Task details
Copy each entry verbatim, excluding its images.

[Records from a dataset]
******************************

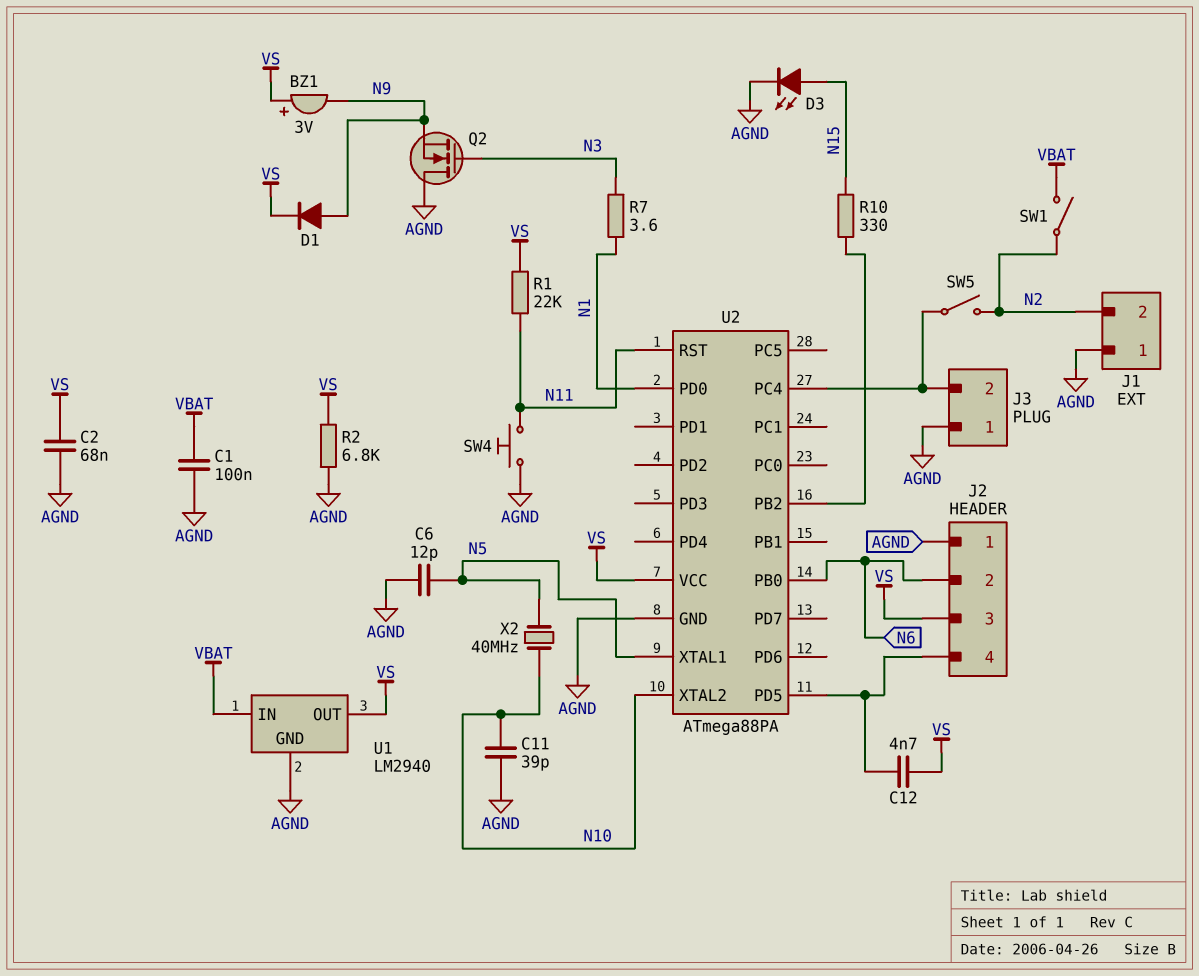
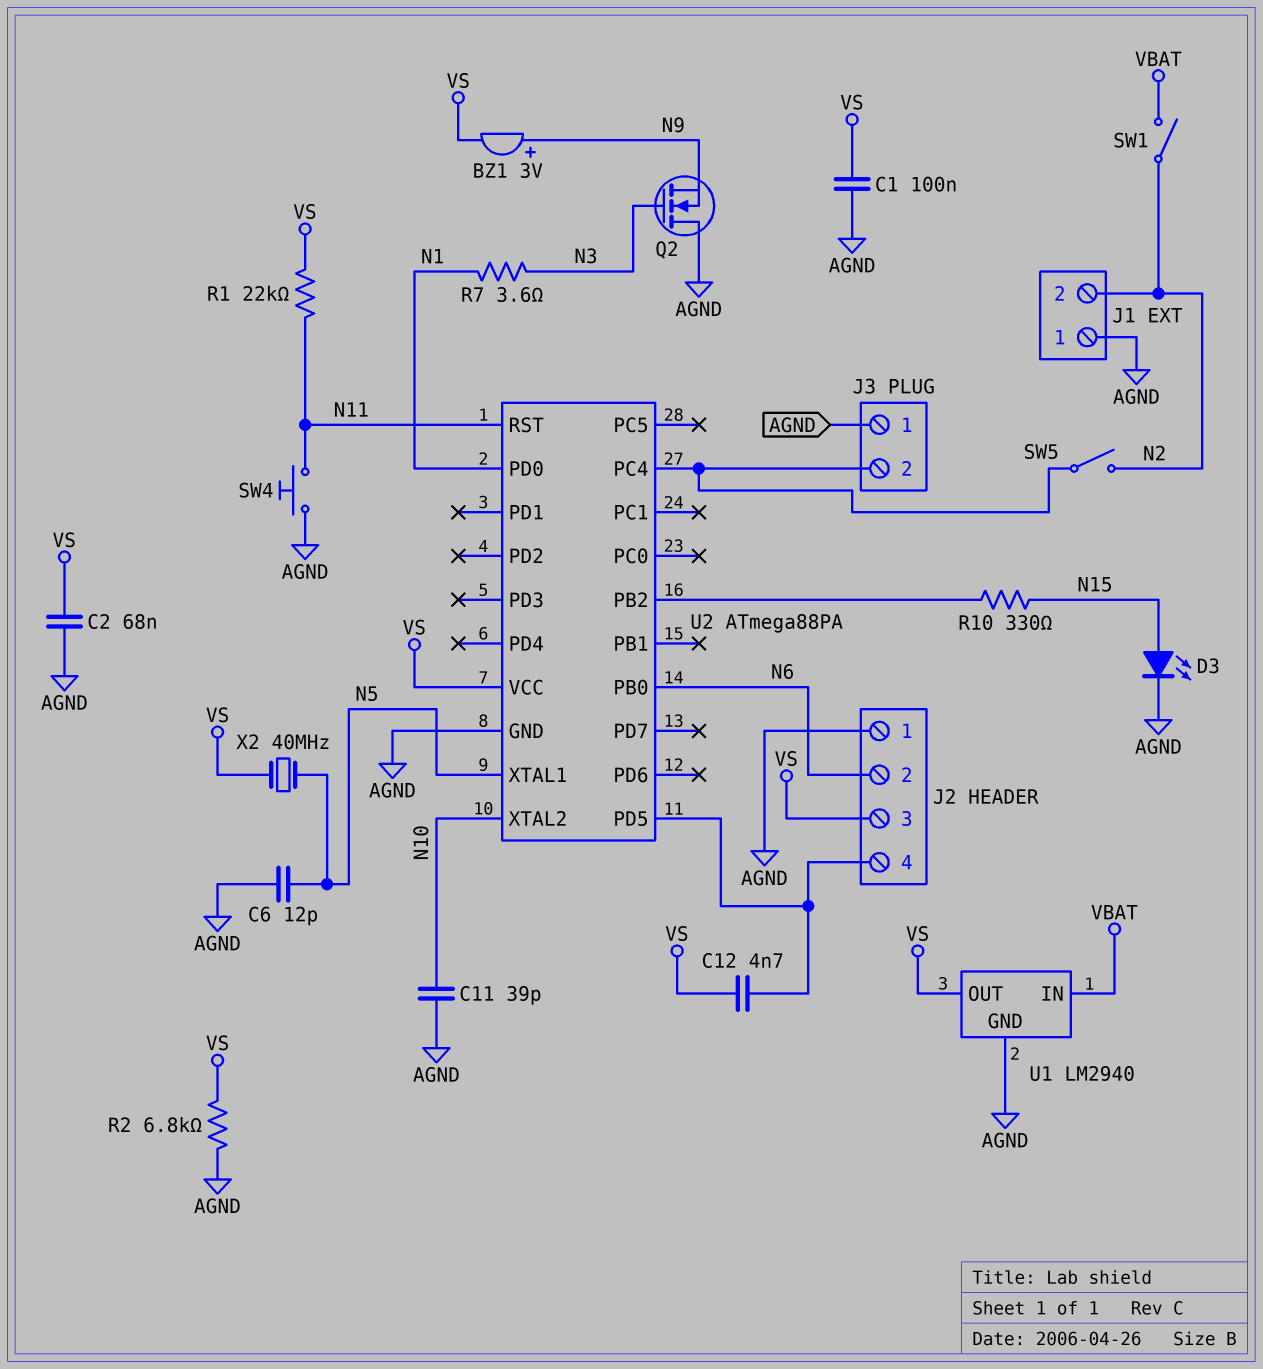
BZ1: buzzer 3V (plus VS, minus N9) -> buzzer 3V (plus N9, minus VS)
C1: 100nF (AGND, VBAT) -> 100nF (AGND, VS)
D1: diode (A N9, K VS) -> none
X2: 40MHz (N5, N10) -> 40MHz (N5, VS)

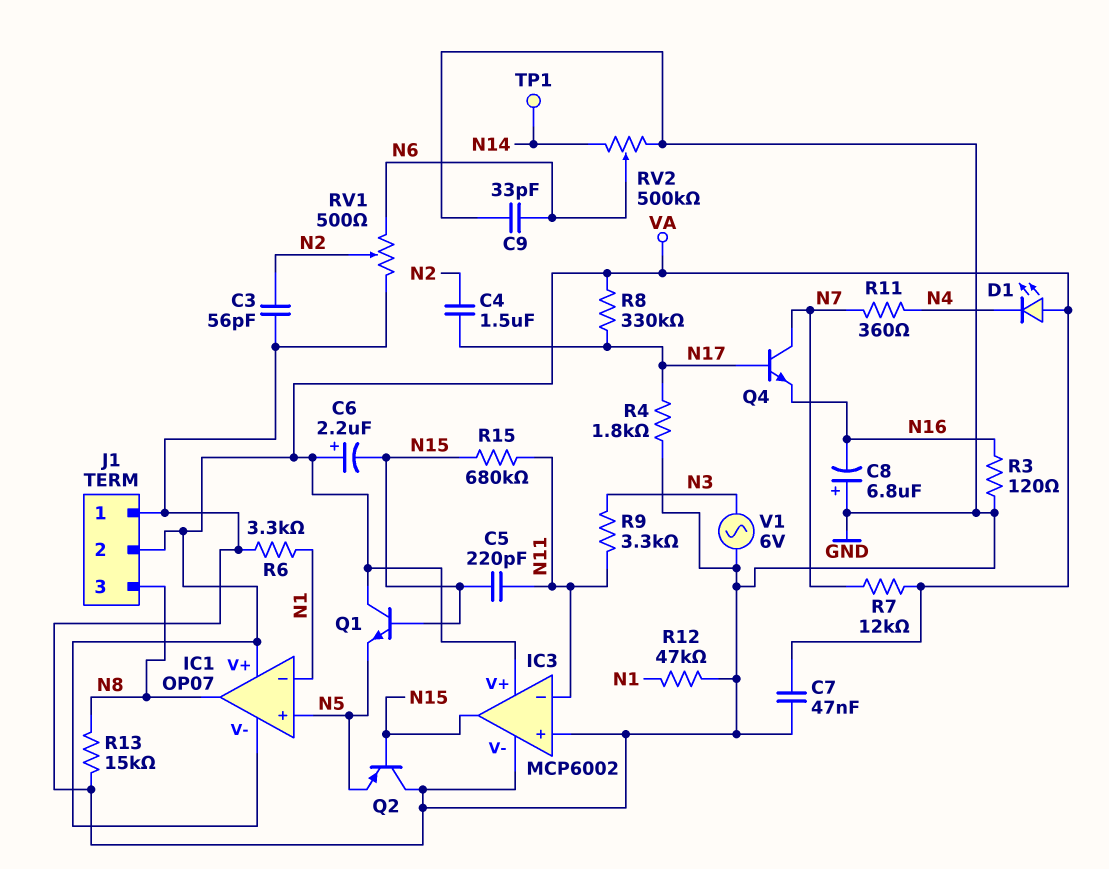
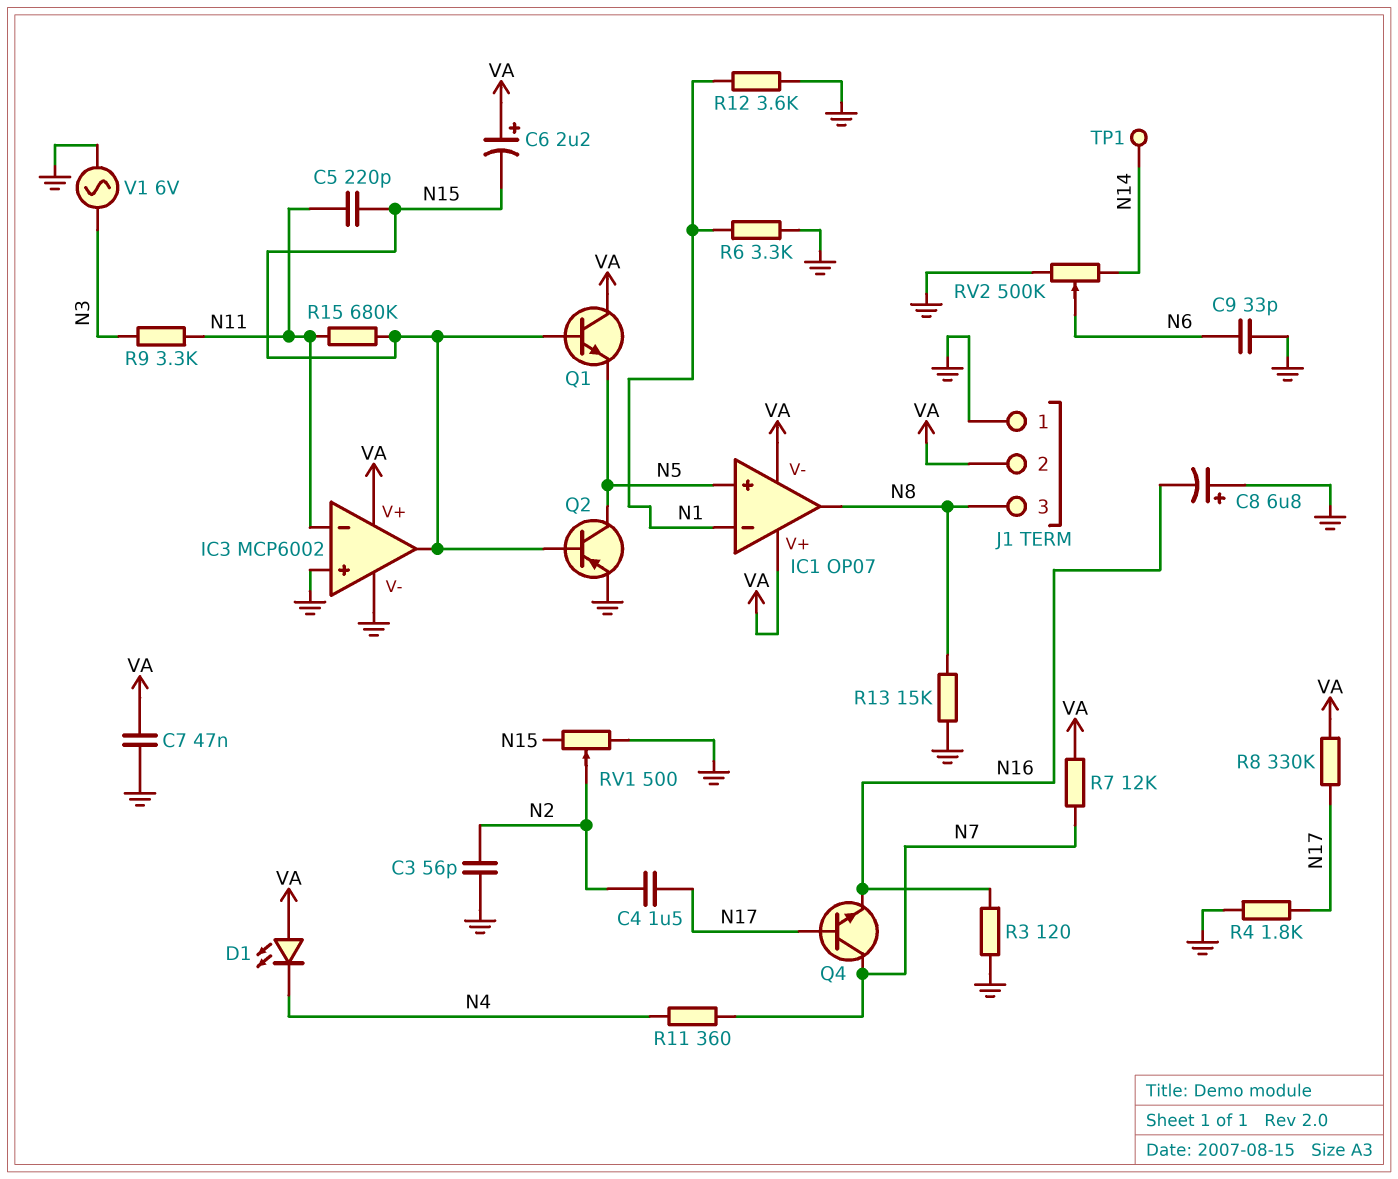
Q2: PNP (B N15, C GND, E N5) -> PNP (B N15, C N5, E GND)
R12: 47k (GND, N1) -> 3.6k (GND, N1)
RV1: 500 (GND, N6, wiper N2) -> 500 (GND, N15, wiper N2)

******************************

Result for this task
BZ1: buzzer 3V (plus VS, minus N9) -> buzzer 3V (plus N9, minus VS)
C1: 100nF (AGND, VBAT) -> 100nF (AGND, VS)
D1: diode (A N9, K VS) -> none
X2: 40MHz (N5, N10) -> 40MHz (N5, VS)

Q2: PNP (B N15, C GND, E N5) -> PNP (B N15, C N5, E GND)
R12: 47k (GND, N1) -> 3.6k (GND, N1)
RV1: 500 (GND, N6, wiper N2) -> 500 (GND, N15, wiper N2)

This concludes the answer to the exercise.